What you will do
Set down exactly the lines in the records below that run from the line with "camera: 75 degrees right, 0 degrees up" to the line with "(806, 201) = (457, 522): white", inclusive, and nothing more.

Study material

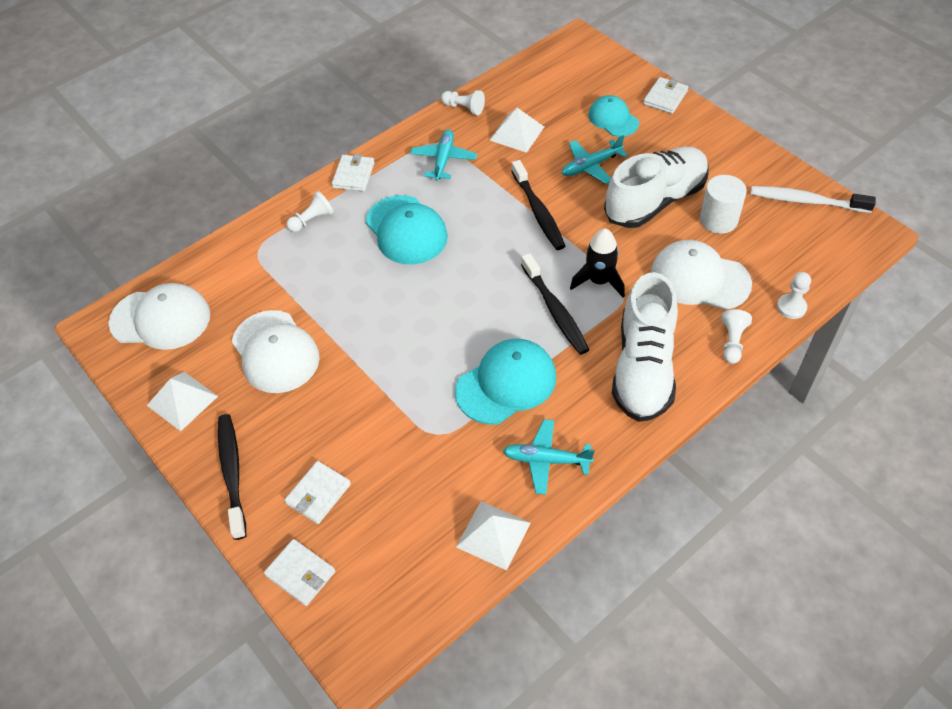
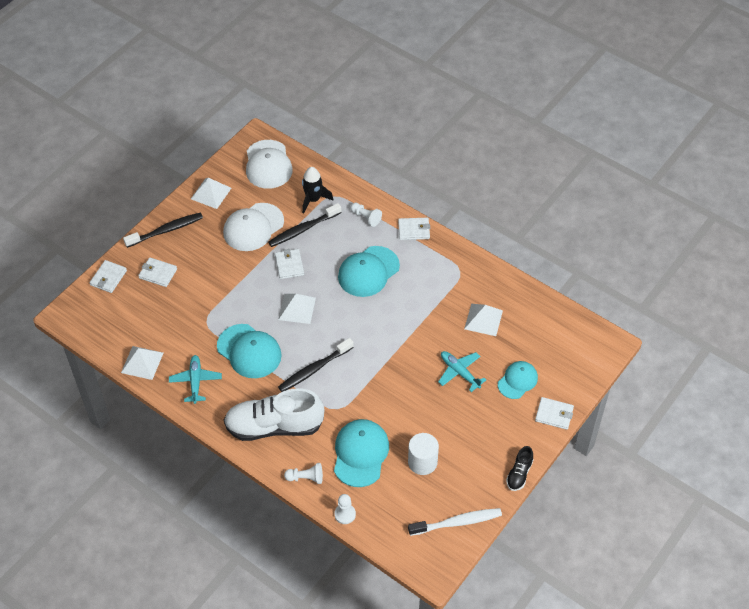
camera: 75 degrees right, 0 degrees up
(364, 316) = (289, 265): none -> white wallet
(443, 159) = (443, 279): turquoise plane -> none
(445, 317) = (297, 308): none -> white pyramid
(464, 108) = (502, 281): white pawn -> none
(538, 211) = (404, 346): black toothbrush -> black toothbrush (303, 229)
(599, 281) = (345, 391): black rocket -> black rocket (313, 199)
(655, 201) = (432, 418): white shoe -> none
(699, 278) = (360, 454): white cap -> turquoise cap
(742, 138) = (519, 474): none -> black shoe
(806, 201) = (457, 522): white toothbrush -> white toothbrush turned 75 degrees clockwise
...
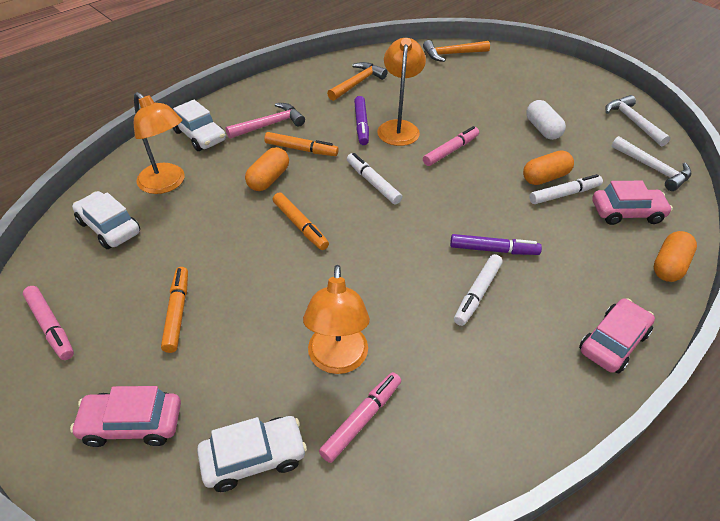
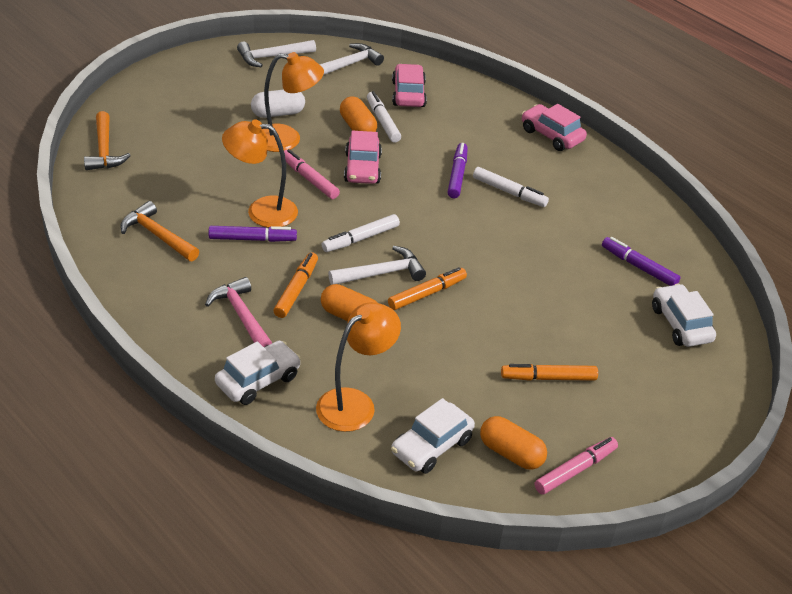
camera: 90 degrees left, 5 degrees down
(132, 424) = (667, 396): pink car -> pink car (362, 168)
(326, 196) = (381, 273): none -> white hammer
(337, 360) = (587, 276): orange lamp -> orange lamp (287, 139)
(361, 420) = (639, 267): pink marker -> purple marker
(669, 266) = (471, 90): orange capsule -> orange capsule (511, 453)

Solution for this problem
camera: 75 degrees right, 0 degrees up
(364, 316) = (289, 265): none -> white wallet
(443, 159) = (443, 279): turquoise plane -> none
(445, 317) = (297, 308): none -> white pyramid
(464, 108) = (502, 281): white pawn -> none
(538, 211) = (404, 346): black toothbrush -> black toothbrush (303, 229)
(599, 281) = (345, 391): black rocket -> black rocket (313, 199)
(655, 201) = (432, 418): white shoe -> none
(699, 278) = (360, 454): white cap -> turquoise cap
(742, 138) = (519, 474): none -> black shoe
(806, 201) = (457, 522): white toothbrush -> white toothbrush turned 75 degrees clockwise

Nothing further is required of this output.